- [Exercise]: Reproduce the records below with "midpoint" swapped out for "center point", leaving everything else unchanged.

Word and element location data
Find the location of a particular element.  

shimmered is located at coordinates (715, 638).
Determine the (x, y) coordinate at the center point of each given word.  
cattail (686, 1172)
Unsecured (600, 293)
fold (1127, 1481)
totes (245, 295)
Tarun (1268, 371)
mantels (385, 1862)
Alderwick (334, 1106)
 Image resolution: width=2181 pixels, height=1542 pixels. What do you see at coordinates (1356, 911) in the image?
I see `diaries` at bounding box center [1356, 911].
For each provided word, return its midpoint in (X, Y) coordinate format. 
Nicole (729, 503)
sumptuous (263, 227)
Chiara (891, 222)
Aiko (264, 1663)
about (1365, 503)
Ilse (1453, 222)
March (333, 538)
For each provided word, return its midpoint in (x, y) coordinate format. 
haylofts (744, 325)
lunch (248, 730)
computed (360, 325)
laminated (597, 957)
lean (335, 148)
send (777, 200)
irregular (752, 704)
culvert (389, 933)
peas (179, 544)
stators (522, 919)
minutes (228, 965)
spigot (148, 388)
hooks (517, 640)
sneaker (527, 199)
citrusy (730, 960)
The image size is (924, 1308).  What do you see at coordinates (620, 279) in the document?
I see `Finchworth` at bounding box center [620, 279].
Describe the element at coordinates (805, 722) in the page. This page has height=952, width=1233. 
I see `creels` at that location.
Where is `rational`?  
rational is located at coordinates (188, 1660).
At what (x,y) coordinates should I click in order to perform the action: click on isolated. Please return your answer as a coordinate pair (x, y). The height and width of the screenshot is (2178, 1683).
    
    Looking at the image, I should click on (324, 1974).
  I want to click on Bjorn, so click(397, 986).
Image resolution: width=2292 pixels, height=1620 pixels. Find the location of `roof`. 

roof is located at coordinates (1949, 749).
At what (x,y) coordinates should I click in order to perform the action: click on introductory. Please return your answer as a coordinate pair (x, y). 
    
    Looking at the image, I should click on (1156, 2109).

- [Response to this task]:
Find the location of a particular element.  

shimmered is located at coordinates (715, 638).
Determine the (x, y) coordinate at the center point of each given word.  
cattail (686, 1172)
Unsecured (600, 293)
fold (1127, 1481)
totes (245, 295)
Tarun (1268, 371)
mantels (385, 1862)
Alderwick (334, 1106)
 Image resolution: width=2181 pixels, height=1542 pixels. What do you see at coordinates (1356, 911) in the image?
I see `diaries` at bounding box center [1356, 911].
For each provided word, return its center point in (X, Y) coordinate format. 
Nicole (729, 503)
sumptuous (263, 227)
Chiara (891, 222)
Aiko (264, 1663)
about (1365, 503)
Ilse (1453, 222)
March (333, 538)
For each provided word, return its center point in (x, y) coordinate format. 
haylofts (744, 325)
lunch (248, 730)
computed (360, 325)
laminated (597, 957)
lean (335, 148)
send (777, 200)
irregular (752, 704)
culvert (389, 933)
peas (179, 544)
stators (522, 919)
minutes (228, 965)
spigot (148, 388)
hooks (517, 640)
sneaker (527, 199)
citrusy (730, 960)
The image size is (924, 1308).  What do you see at coordinates (620, 279) in the document?
I see `Finchworth` at bounding box center [620, 279].
Describe the element at coordinates (805, 722) in the page. This page has height=952, width=1233. 
I see `creels` at that location.
Where is `rational`?  
rational is located at coordinates (188, 1660).
At what (x,y) coordinates should I click in order to perform the action: click on isolated. Please return your answer as a coordinate pair (x, y). The height and width of the screenshot is (2178, 1683).
    
    Looking at the image, I should click on (324, 1974).
  I want to click on Bjorn, so click(397, 986).
Image resolution: width=2292 pixels, height=1620 pixels. Find the location of `roof`. 

roof is located at coordinates (1949, 749).
At what (x,y) coordinates should I click in order to perform the action: click on introductory. Please return your answer as a coordinate pair (x, y). 
    
    Looking at the image, I should click on (1156, 2109).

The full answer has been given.